### Directions
Return each line of the data that follows exactly as it reads.

### Input material
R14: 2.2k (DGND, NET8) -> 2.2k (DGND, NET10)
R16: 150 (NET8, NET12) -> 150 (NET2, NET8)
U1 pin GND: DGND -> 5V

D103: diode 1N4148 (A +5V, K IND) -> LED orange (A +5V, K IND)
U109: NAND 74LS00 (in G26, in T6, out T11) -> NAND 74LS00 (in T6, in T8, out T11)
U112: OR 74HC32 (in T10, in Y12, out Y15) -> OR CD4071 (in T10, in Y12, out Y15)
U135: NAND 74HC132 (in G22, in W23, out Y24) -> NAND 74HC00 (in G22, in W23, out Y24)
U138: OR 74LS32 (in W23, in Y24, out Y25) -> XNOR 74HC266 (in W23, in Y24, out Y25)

### Finished exercise
R14: 2.2k (DGND, NET8) -> 2.2k (DGND, NET10)
R16: 150 (NET8, NET12) -> 150 (NET2, NET8)
U1 pin GND: DGND -> 5V

D103: diode 1N4148 (A +5V, K IND) -> LED orange (A +5V, K IND)
U109: NAND 74LS00 (in G26, in T6, out T11) -> NAND 74LS00 (in T6, in T8, out T11)
U112: OR 74HC32 (in T10, in Y12, out Y15) -> OR CD4071 (in T10, in Y12, out Y15)
U135: NAND 74HC132 (in G22, in W23, out Y24) -> NAND 74HC00 (in G22, in W23, out Y24)
U138: OR 74LS32 (in W23, in Y24, out Y25) -> XNOR 74HC266 (in W23, in Y24, out Y25)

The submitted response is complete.